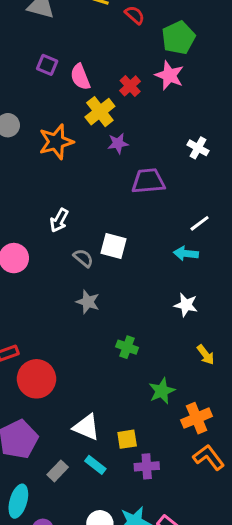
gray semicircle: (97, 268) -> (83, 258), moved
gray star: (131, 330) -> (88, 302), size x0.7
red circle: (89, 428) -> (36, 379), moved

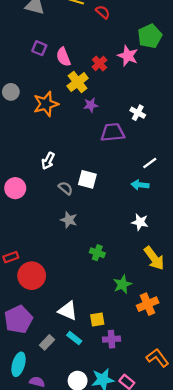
green pentagon: (178, 38) -> (150, 36), moved
white cross: (198, 148) -> (138, 113), moved
yellow arrow: (206, 355) -> (154, 258), size x1.6
orange L-shape: (209, 457) -> (157, 358), moved

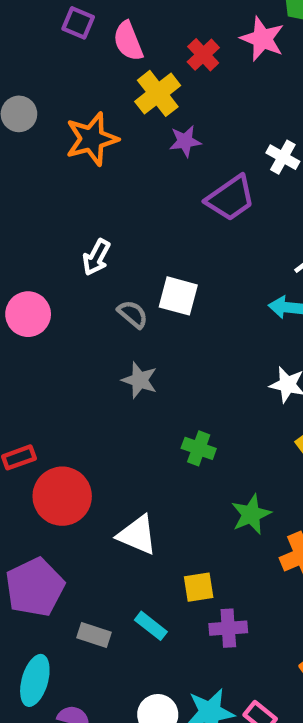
purple trapezoid: (113, 132) -> (231, 198), turned 150
white triangle: (68, 311) -> (137, 535), moved
gray rectangle: (47, 342) -> (94, 635), turned 64

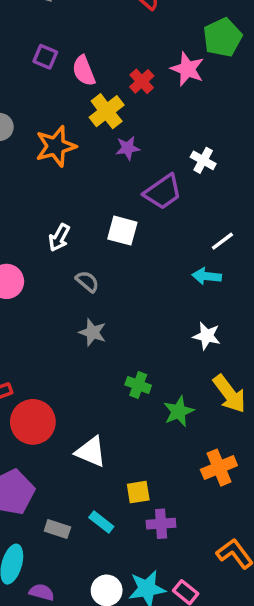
white square: (178, 296) -> (122, 231), moved
green star: (251, 514) -> (179, 411), moved

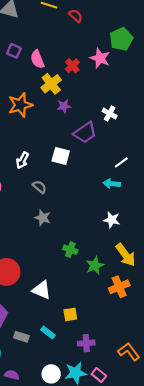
orange cross: (219, 468) -> (119, 287), moved
purple cross: (161, 524) -> (86, 343), moved

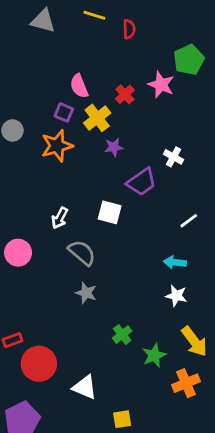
red semicircle: (76, 16) -> (129, 29), turned 48
purple square: (14, 51) -> (64, 112), moved
cyan arrow: (112, 184) -> (175, 262), moved
gray semicircle: (39, 187) -> (82, 253), size x1.5
green cross: (70, 250) -> (122, 335), turned 32

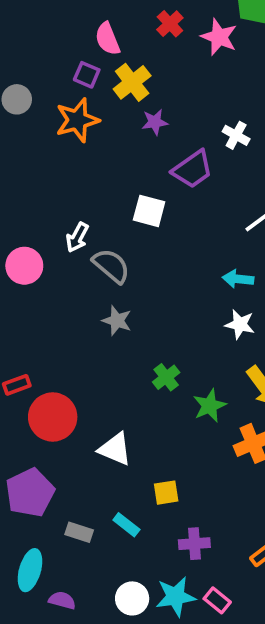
red cross: (125, 94) -> (170, 24), moved
white arrow: (60, 218) -> (77, 237), moved

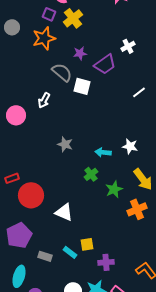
purple star: (155, 122) -> (80, 53), moved
white cross: (236, 135) -> (128, 46), turned 32
gray semicircle: (111, 266) -> (62, 72), moved
cyan arrow: (238, 279) -> (103, 152), moved
yellow square: (166, 493) -> (87, 244), moved

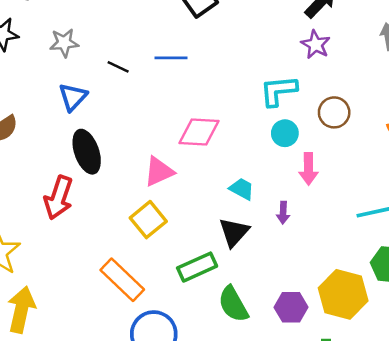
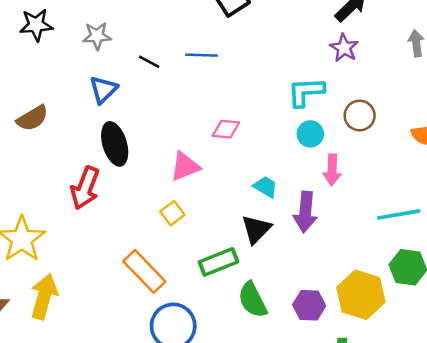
pink diamond: (199, 132) -> (226, 129), size x0.7
purple arrow: (283, 213) -> (305, 212), size x1.8
yellow square: (148, 220) -> (172, 213), size x0.7

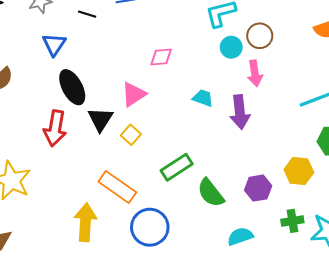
brown circle: (360, 116) -> (260, 36), moved
black triangle: (256, 229) -> (100, 119), moved
yellow hexagon: (361, 295) -> (299, 171), size x0.7
yellow arrow: (44, 297) -> (85, 222), moved

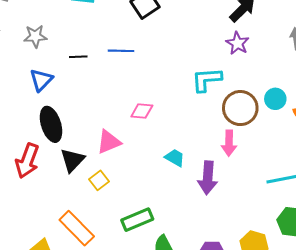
black line: (87, 14) -> (78, 57), turned -30
brown circle: (260, 36) -> (240, 108), size x1.4
cyan circle: (231, 47) -> (275, 99), moved

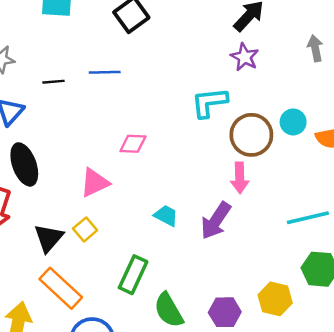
cyan trapezoid: (175, 158) -> (166, 216), moved
black triangle: (72, 160) -> (49, 238), moved
purple arrow: (208, 178) -> (216, 221), turned 32
green rectangle: (137, 220) -> (133, 275), turned -40

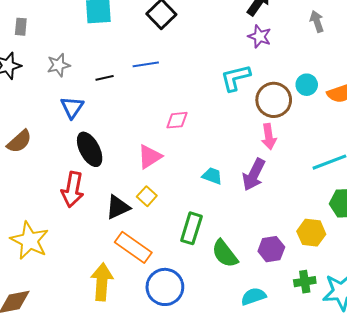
black triangle: (49, 238) -> (118, 207), turned 32

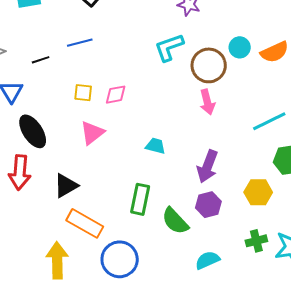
purple arrow: (254, 175) -> (207, 166), moved
yellow square: (147, 196) -> (83, 93), moved, turned -30
purple hexagon: (271, 249) -> (208, 205), moved

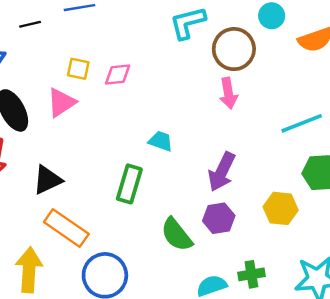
cyan circle: (240, 47) -> (272, 16), moved
pink triangle: (92, 133) -> (61, 102), moved
green rectangle: (140, 199) -> (129, 184), moved
green cross: (256, 241) -> (251, 274), moved

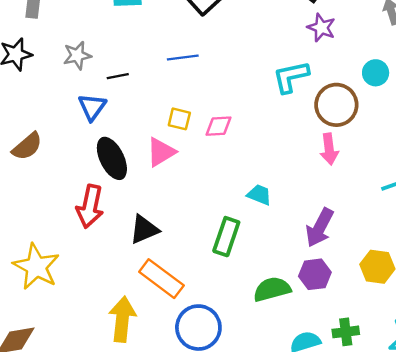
black line: (30, 24) -> (118, 76), moved
green semicircle: (177, 235) -> (272, 289), turned 111

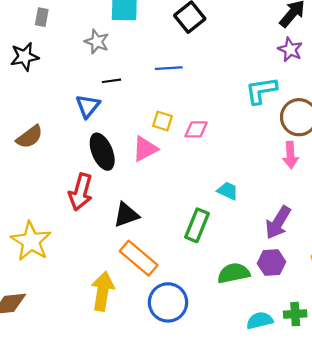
gray star: (77, 55) -> (97, 42), moved, turned 30

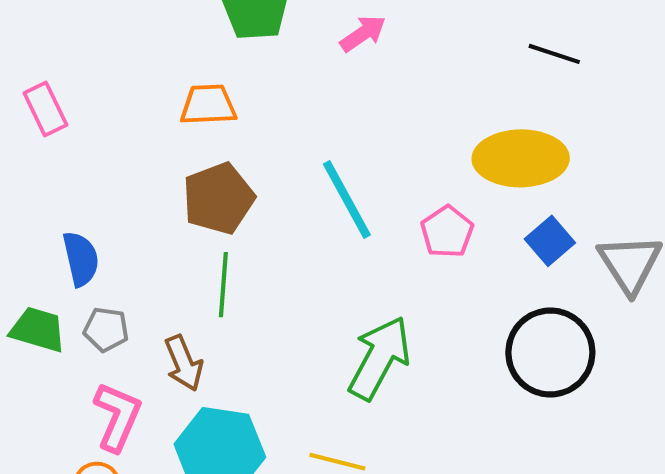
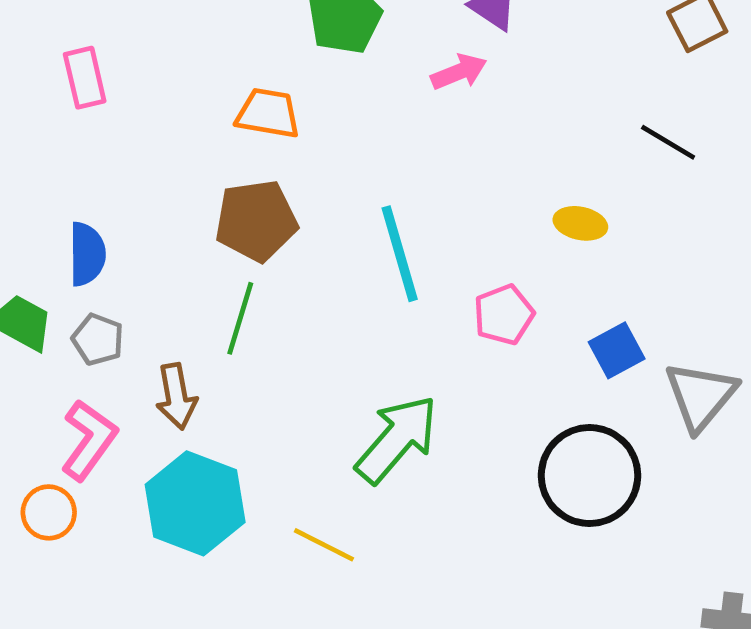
yellow ellipse: (521, 158) -> (580, 223), moved, size x0.5

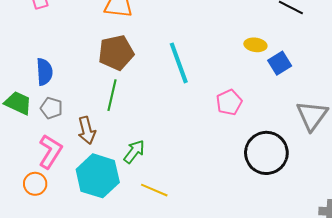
pink pentagon: (504, 315) -> (229, 102), moved
blue square: (617, 350) -> (280, 63), moved
green arrow: (397, 439) -> (134, 152), moved, size x0.6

········

About this exercise
Whenever the word "rectangle" occurs in a line above, copy that line.

Answer to this problem
gray rectangle: (47, 342) -> (94, 635), turned 64
green rectangle: (137, 220) -> (133, 275), turned -40
green rectangle: (140, 199) -> (129, 184), moved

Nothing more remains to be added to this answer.